▶ **Problem details**:
Across these entries, count the lines holding the string "DGND"; the number is the whole answer.

▶ **Data records**:
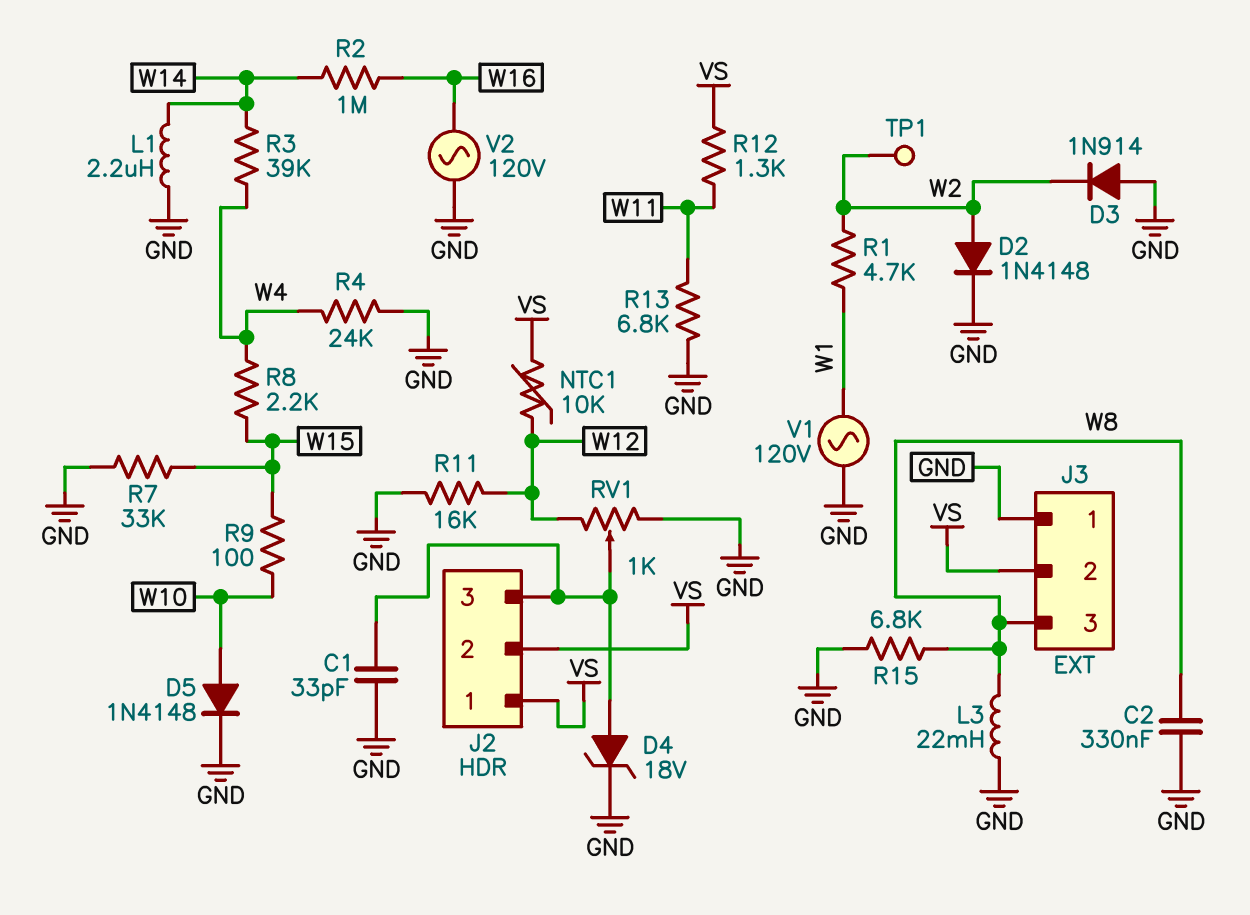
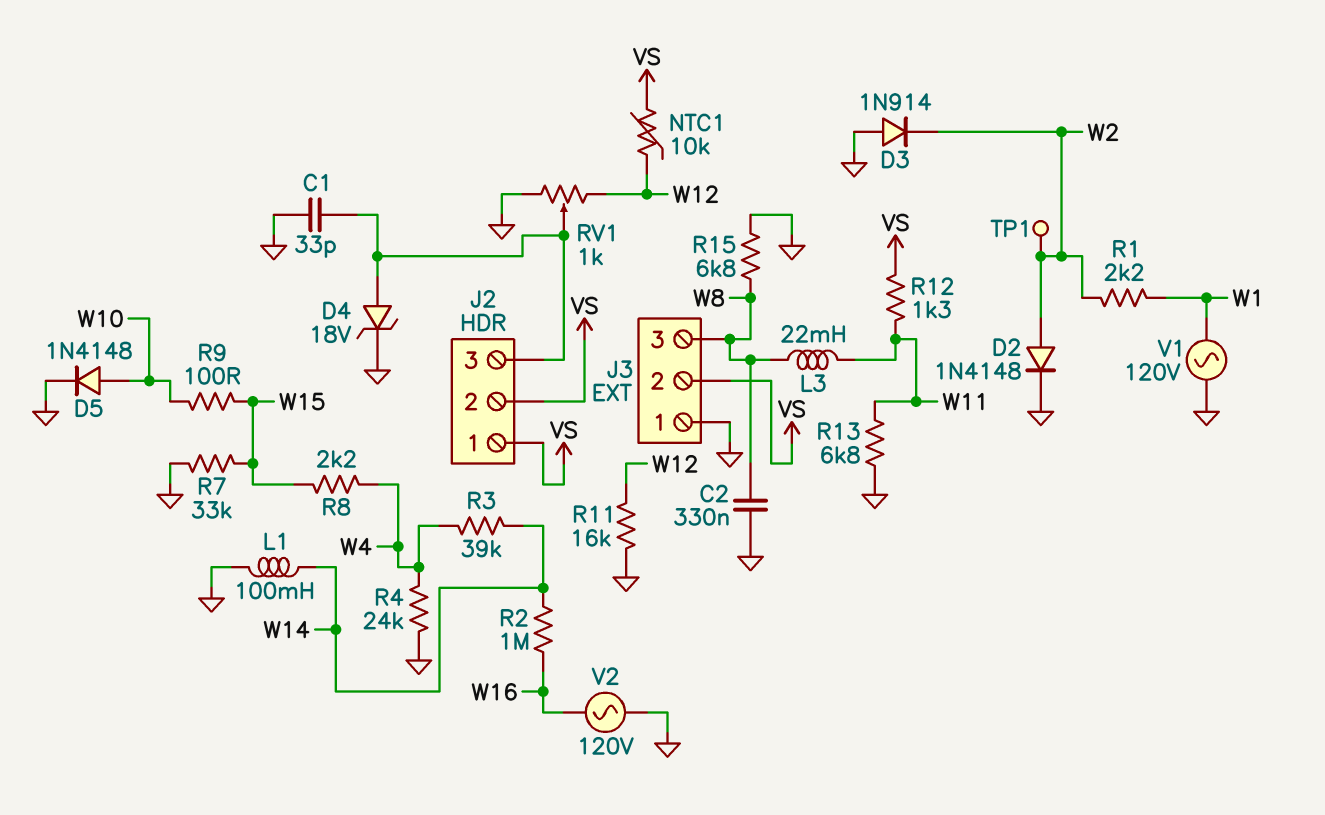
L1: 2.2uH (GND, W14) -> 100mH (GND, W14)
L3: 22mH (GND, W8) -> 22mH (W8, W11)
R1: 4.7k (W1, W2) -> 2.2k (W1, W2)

==

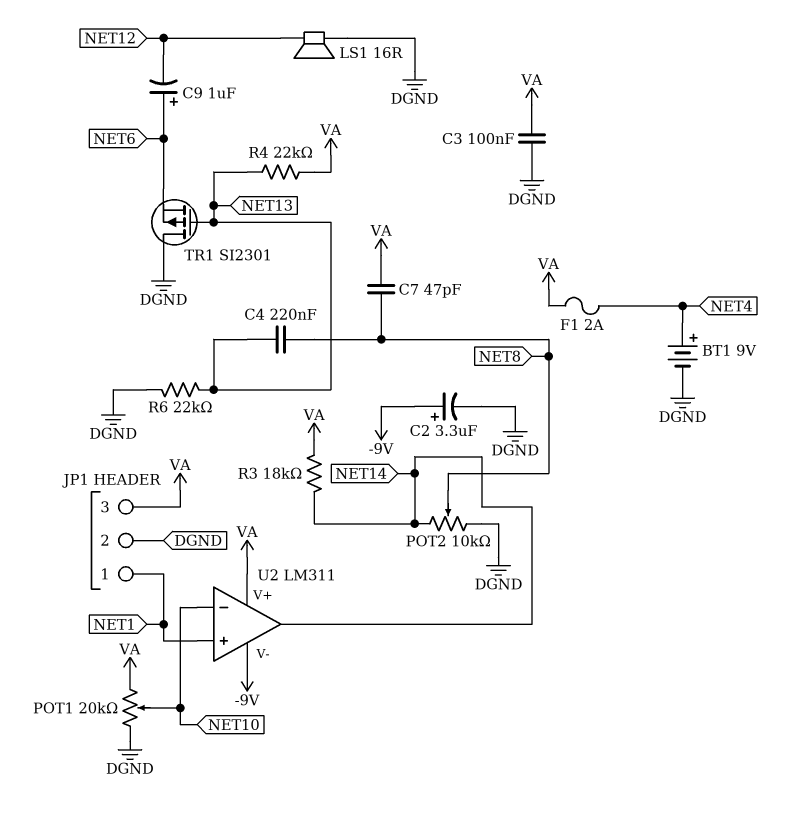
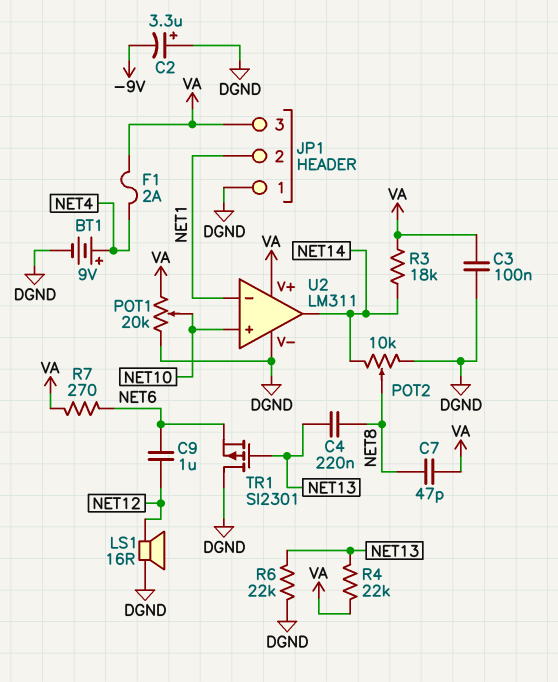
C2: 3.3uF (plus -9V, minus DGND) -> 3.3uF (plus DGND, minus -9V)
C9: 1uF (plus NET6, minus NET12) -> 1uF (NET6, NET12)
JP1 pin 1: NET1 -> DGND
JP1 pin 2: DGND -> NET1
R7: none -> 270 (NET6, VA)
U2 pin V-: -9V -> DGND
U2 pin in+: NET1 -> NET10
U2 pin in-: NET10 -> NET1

▶ **Your solution**:
4